Job> Which lines below contain the string "located"? Pull out each of them in full, and treat uppercase and lowercase as different.

Provided records>
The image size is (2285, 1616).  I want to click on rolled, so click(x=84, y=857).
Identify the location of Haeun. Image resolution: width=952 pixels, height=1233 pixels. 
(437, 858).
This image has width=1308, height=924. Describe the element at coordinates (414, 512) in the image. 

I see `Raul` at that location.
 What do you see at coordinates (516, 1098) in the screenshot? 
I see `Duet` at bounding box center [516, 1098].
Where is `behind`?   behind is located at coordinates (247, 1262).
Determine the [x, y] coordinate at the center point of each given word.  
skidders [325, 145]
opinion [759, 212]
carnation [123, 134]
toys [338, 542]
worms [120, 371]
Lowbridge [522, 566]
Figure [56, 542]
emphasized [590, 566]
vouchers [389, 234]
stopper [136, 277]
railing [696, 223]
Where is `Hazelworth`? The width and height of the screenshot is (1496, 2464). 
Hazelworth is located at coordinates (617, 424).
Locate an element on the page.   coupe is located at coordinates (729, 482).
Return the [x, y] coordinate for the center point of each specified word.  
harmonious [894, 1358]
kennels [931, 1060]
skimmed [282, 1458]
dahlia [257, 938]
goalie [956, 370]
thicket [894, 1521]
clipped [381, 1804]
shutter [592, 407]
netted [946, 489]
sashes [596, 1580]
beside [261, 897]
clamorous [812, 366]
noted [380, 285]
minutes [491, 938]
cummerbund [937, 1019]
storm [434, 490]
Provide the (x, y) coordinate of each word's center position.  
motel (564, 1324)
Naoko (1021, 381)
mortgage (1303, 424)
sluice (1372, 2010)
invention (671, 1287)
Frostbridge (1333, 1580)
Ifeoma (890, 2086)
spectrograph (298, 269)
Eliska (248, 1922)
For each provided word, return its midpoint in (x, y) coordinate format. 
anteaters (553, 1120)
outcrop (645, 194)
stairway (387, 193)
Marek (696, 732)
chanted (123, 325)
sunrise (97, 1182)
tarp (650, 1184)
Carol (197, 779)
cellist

Result>
Where is `behind`?   behind is located at coordinates (247, 1262).
Hazelworth is located at coordinates (617, 424).
Locate an element on the page.   coupe is located at coordinates (729, 482).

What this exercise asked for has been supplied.